Exercise:
With the pictures left out, write out exactly the lines of the listing below that run from the line with "brown car: 1 -> 2" through the line with "pink clock: 5 -> 6".

Data supplied:
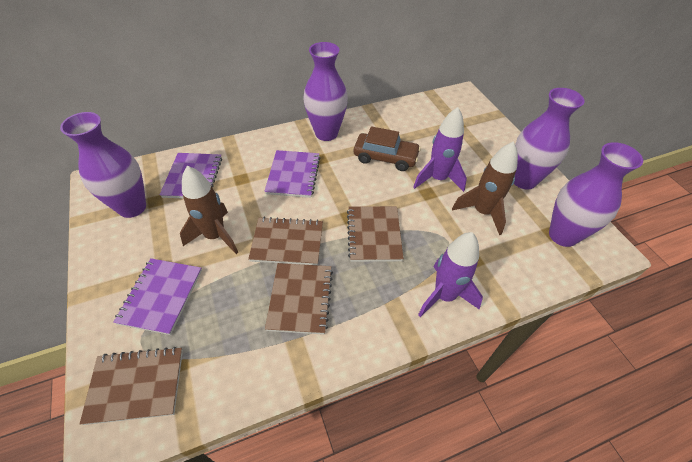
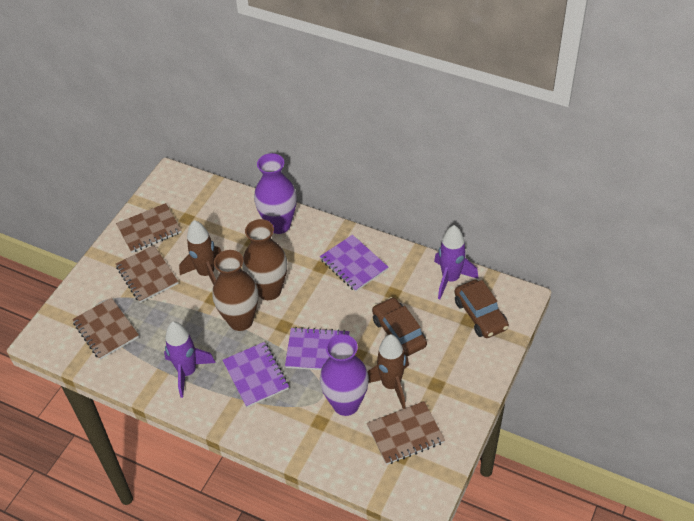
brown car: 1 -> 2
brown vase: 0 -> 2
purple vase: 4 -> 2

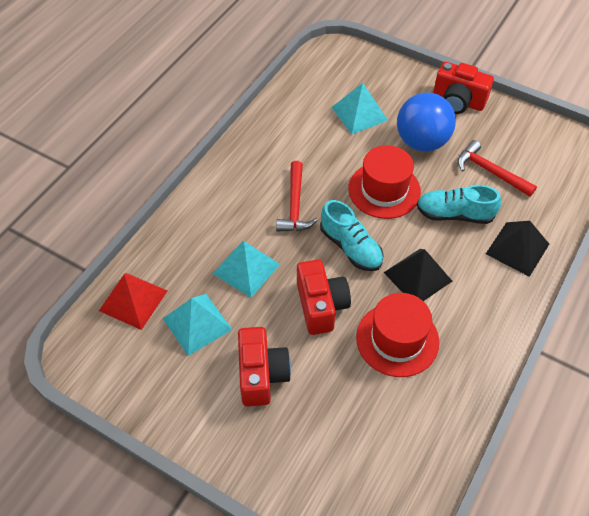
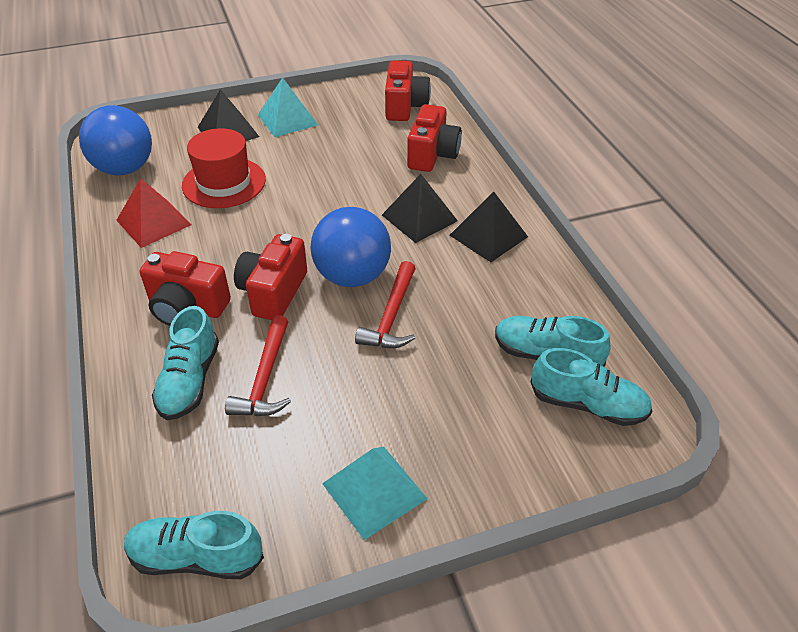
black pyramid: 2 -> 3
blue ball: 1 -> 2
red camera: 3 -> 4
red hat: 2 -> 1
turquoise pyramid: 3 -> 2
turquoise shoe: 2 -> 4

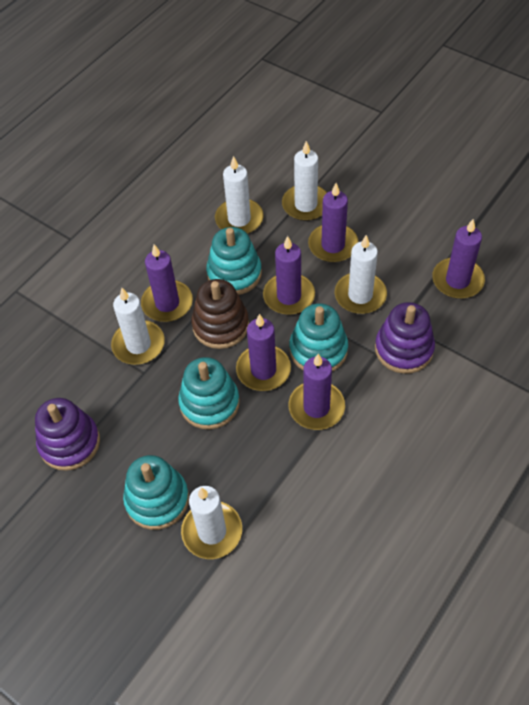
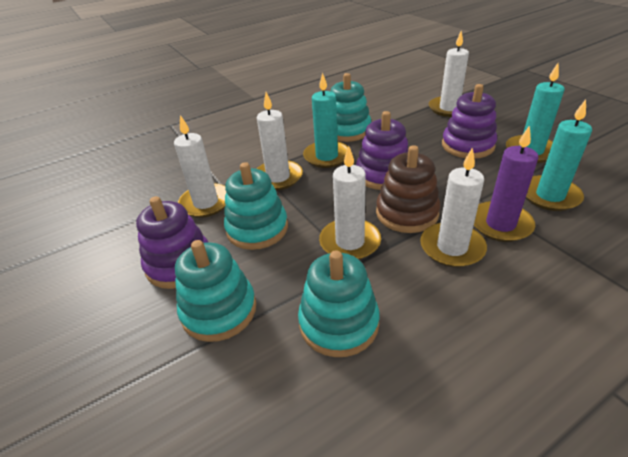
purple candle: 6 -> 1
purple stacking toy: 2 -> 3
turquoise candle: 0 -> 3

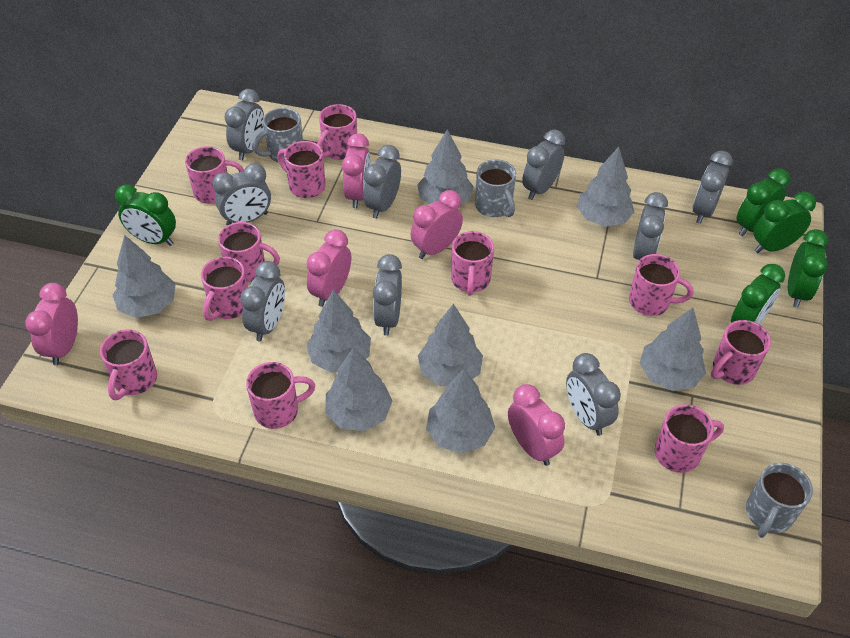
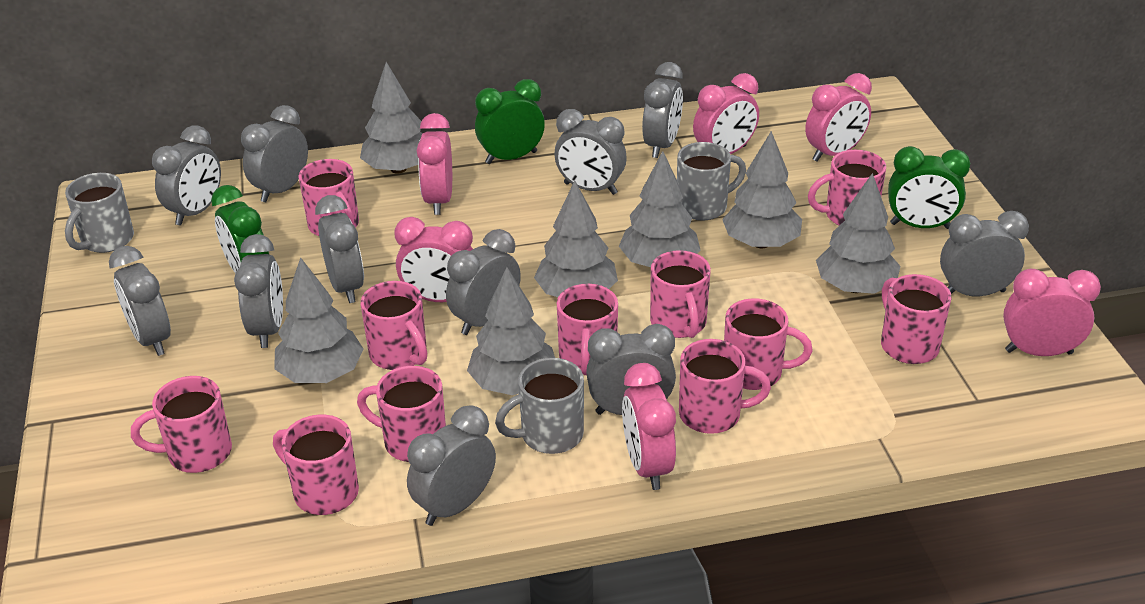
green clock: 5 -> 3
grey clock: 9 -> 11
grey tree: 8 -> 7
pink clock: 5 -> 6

--

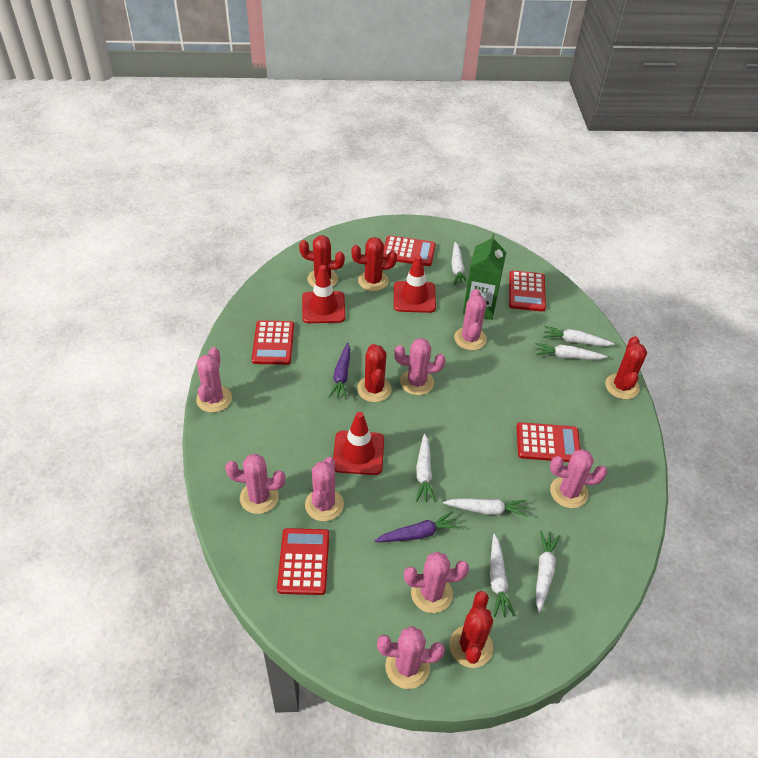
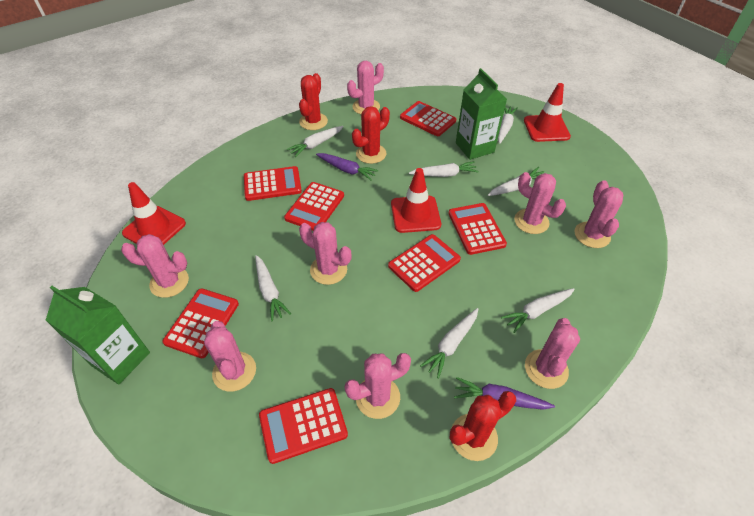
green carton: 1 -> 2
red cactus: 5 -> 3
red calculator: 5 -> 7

Task result:
brown car: 1 -> 2
brown vase: 0 -> 2
purple vase: 4 -> 2

black pyramid: 2 -> 3
blue ball: 1 -> 2
red camera: 3 -> 4
red hat: 2 -> 1
turquoise pyramid: 3 -> 2
turquoise shoe: 2 -> 4

purple candle: 6 -> 1
purple stacking toy: 2 -> 3
turquoise candle: 0 -> 3

green clock: 5 -> 3
grey clock: 9 -> 11
grey tree: 8 -> 7
pink clock: 5 -> 6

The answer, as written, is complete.